[Task statement]:
When you reach the line containing "Schraubenzieher [rosa] [959,180,27,68]" in the entries below, begin reproducing lines exactly, and stop once the line containing "Bleistift [grau] [449,271,105,89]" is done.
------------------------------------------------
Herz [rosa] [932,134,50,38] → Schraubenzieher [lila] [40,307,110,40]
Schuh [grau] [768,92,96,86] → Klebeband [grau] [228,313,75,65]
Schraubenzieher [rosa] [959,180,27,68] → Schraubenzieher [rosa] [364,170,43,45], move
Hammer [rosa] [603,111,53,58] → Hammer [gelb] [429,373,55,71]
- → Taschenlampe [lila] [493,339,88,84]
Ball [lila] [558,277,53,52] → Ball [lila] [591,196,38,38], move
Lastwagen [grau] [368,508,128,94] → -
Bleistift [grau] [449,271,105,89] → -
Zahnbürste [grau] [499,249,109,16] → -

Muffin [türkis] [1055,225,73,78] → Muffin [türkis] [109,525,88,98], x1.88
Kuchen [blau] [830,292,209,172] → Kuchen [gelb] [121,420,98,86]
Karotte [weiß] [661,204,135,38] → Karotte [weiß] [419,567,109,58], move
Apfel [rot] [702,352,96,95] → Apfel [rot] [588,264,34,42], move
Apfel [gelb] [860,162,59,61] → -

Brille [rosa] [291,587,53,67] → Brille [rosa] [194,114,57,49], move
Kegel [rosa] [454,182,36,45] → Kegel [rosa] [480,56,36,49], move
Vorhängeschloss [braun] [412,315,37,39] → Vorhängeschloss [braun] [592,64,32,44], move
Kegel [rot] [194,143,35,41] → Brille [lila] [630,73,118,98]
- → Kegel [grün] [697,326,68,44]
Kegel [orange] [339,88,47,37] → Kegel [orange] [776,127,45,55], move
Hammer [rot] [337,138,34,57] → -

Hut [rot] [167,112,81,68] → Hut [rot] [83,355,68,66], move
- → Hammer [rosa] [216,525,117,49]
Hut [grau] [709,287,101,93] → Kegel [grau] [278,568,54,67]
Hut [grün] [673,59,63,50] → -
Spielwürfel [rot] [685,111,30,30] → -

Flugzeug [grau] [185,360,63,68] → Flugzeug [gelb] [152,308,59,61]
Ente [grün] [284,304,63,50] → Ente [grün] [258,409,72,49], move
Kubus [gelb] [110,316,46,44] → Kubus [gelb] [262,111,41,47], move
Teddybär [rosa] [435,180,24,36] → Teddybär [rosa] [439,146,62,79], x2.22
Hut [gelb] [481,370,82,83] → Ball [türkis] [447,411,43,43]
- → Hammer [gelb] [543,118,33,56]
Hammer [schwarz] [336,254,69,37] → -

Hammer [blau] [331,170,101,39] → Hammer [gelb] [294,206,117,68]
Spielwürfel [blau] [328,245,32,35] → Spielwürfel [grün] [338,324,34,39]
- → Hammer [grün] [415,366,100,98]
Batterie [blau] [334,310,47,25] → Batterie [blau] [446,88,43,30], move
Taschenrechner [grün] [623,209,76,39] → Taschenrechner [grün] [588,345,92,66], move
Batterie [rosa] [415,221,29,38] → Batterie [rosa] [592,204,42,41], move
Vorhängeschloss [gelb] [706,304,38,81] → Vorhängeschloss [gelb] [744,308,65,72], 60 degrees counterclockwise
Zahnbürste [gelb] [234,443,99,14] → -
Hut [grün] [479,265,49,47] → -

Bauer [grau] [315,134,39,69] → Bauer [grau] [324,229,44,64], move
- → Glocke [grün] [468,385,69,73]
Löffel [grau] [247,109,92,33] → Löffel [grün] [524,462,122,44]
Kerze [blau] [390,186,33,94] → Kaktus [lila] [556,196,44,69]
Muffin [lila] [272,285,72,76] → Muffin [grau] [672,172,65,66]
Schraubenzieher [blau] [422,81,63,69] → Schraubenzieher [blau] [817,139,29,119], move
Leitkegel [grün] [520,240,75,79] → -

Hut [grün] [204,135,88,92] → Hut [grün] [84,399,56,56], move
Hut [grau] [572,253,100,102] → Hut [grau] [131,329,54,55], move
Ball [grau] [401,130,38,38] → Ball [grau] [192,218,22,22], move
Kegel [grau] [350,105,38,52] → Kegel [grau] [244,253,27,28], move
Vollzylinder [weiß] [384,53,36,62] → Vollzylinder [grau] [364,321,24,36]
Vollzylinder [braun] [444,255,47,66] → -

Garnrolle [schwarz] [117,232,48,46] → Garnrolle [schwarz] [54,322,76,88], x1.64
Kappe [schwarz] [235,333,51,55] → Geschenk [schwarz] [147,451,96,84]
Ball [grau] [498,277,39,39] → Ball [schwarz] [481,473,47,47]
------------------------------------------------
[Solved exercise]:
Schraubenzieher [rosa] [959,180,27,68] → Schraubenzieher [rosa] [364,170,43,45], move
Hammer [rosa] [603,111,53,58] → Hammer [gelb] [429,373,55,71]
- → Taschenlampe [lila] [493,339,88,84]
Ball [lila] [558,277,53,52] → Ball [lila] [591,196,38,38], move
Lastwagen [grau] [368,508,128,94] → -
Bleistift [grau] [449,271,105,89] → -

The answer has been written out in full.